**What the task requires**
Reproduce word for word the lines between those holding "D8: LED (A OUT, K SIG) -> LED (A OUT, K AGND)" and "C2: 68nF (N2, N3) -> none", inclusive, and nothing else from the data below.
##### Material for this exercise #####
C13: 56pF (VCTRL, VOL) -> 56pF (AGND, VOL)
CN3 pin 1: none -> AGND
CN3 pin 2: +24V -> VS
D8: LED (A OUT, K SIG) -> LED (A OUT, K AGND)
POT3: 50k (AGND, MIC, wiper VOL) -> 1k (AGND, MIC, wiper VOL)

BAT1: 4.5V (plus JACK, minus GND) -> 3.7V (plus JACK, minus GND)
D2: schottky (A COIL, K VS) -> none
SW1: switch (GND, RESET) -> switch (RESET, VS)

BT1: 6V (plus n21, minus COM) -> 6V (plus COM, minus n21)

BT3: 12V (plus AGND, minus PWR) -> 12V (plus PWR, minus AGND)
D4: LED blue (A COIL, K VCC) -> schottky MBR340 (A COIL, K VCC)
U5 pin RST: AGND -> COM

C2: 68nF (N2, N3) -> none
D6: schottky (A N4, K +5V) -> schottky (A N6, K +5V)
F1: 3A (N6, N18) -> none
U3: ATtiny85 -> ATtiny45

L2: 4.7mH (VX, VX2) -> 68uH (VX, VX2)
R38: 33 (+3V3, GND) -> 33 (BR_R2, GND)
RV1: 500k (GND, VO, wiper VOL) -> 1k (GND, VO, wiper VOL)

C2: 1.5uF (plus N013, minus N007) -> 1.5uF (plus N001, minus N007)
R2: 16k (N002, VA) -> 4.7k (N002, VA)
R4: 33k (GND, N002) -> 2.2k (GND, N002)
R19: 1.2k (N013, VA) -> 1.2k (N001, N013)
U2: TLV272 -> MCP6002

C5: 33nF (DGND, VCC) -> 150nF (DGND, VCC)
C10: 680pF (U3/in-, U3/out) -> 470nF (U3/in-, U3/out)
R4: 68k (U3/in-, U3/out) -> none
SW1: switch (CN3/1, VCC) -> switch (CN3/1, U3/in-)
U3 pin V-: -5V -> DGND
#####
**Output below**
D8: LED (A OUT, K SIG) -> LED (A OUT, K AGND)
POT3: 50k (AGND, MIC, wiper VOL) -> 1k (AGND, MIC, wiper VOL)

BAT1: 4.5V (plus JACK, minus GND) -> 3.7V (plus JACK, minus GND)
D2: schottky (A COIL, K VS) -> none
SW1: switch (GND, RESET) -> switch (RESET, VS)

BT1: 6V (plus n21, minus COM) -> 6V (plus COM, minus n21)

BT3: 12V (plus AGND, minus PWR) -> 12V (plus PWR, minus AGND)
D4: LED blue (A COIL, K VCC) -> schottky MBR340 (A COIL, K VCC)
U5 pin RST: AGND -> COM

C2: 68nF (N2, N3) -> none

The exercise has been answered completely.